§ **Supplied data**:
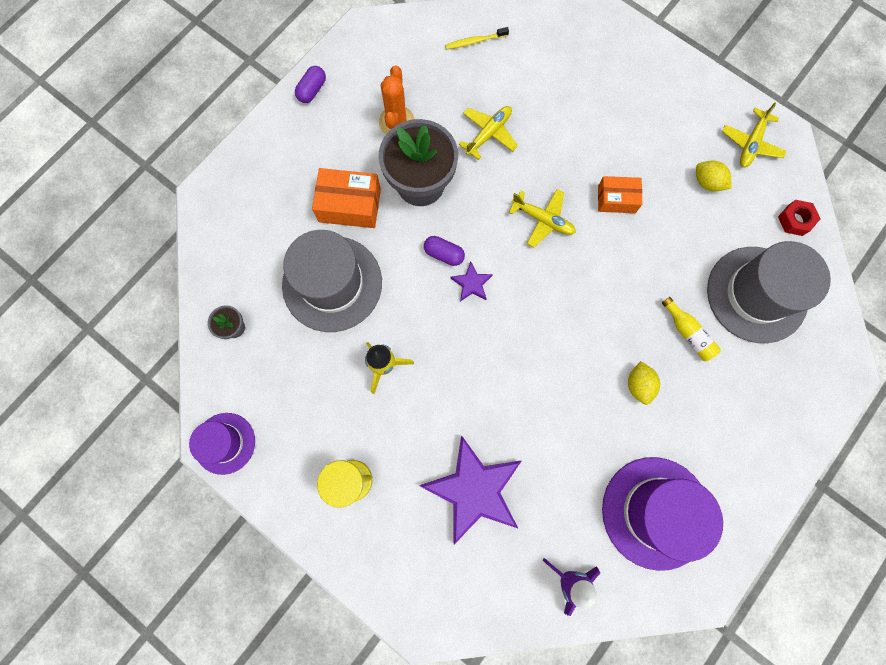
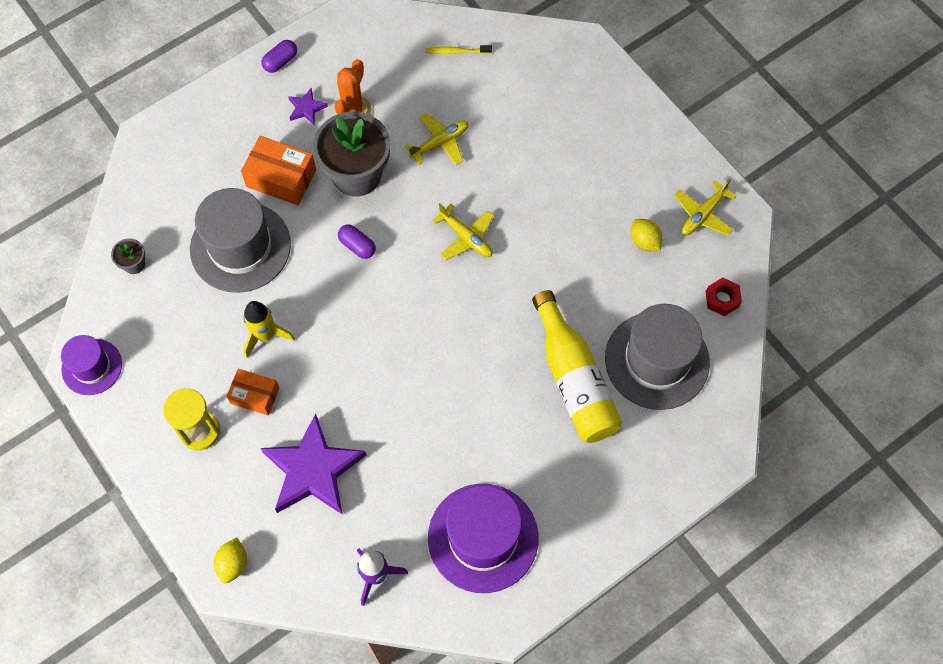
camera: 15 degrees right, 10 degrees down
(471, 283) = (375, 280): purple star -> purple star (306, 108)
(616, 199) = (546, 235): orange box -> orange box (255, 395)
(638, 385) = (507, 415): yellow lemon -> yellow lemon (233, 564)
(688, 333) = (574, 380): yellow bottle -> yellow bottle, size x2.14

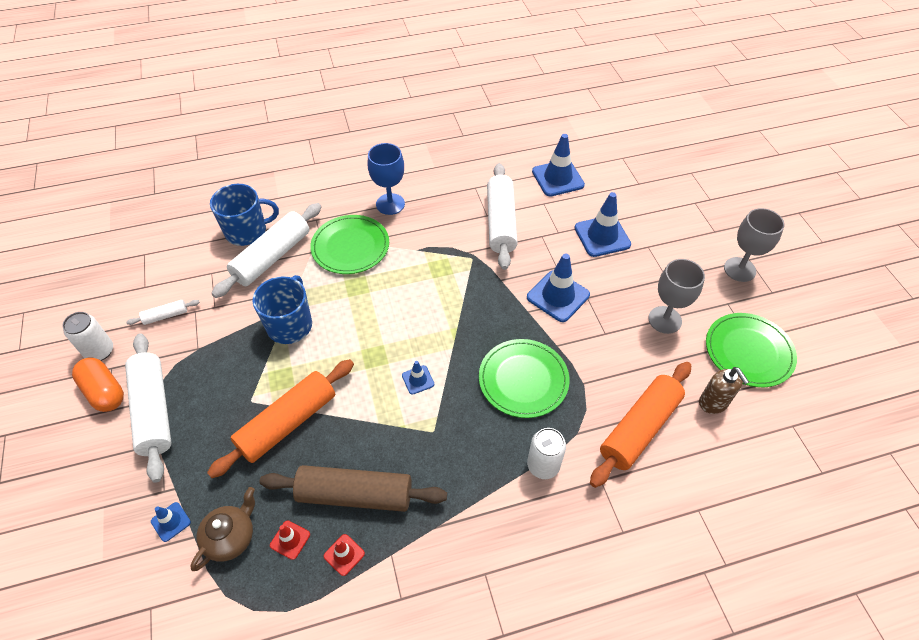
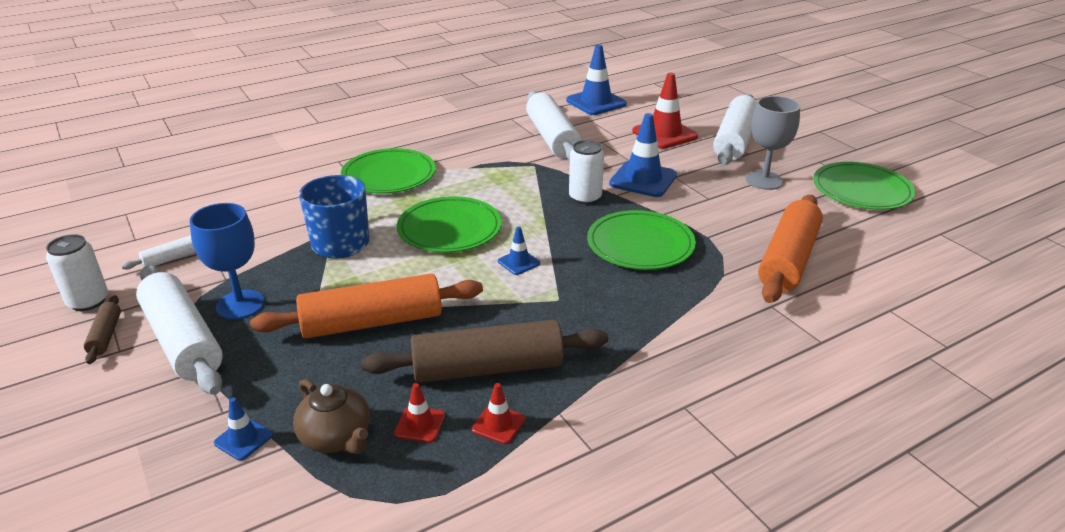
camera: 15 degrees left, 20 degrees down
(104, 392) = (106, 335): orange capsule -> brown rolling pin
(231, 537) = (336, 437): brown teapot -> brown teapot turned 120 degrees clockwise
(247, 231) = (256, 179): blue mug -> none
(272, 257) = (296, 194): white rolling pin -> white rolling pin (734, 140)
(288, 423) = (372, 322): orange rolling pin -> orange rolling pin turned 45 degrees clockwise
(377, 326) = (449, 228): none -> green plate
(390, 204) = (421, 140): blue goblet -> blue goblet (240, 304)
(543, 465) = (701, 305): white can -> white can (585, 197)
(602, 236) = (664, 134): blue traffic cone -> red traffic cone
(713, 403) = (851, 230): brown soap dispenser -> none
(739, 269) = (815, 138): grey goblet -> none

...

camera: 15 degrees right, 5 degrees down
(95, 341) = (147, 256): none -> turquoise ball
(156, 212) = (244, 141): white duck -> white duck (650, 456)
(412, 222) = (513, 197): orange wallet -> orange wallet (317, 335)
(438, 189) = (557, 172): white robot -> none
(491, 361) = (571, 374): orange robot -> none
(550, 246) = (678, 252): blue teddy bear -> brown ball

* * *

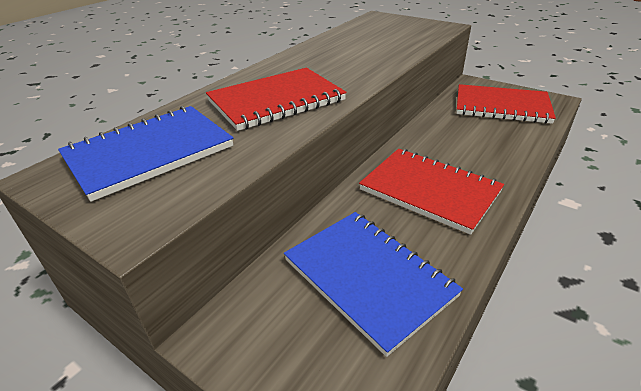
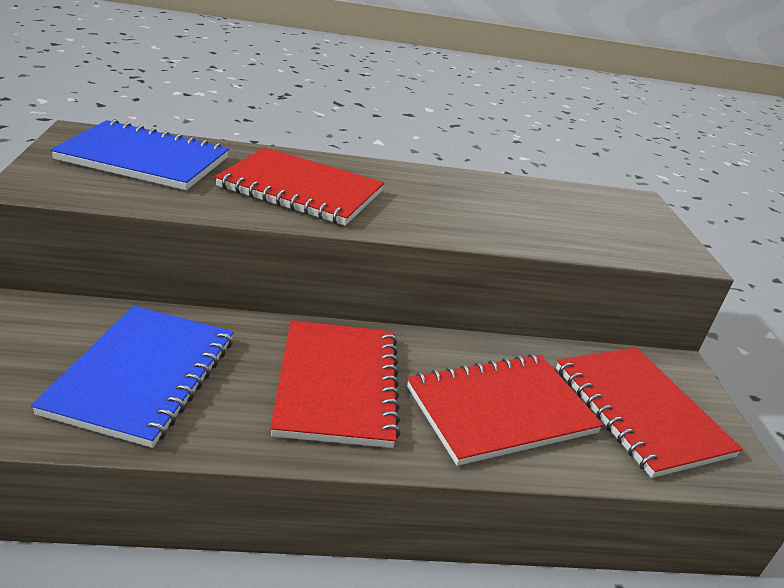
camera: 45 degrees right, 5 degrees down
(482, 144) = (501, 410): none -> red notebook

§ **Aim of the exercise**:
What do the lines above say from the one containing "(390, 204) = (421, 140): blue" down to the one containing "(739, 269) = (815, 138): grey goblet -> none"? Return them exactly, both end lines included, and only them.

§ **Response area**:
(390, 204) = (421, 140): blue goblet -> blue goblet (240, 304)
(543, 465) = (701, 305): white can -> white can (585, 197)
(602, 236) = (664, 134): blue traffic cone -> red traffic cone
(713, 403) = (851, 230): brown soap dispenser -> none
(739, 269) = (815, 138): grey goblet -> none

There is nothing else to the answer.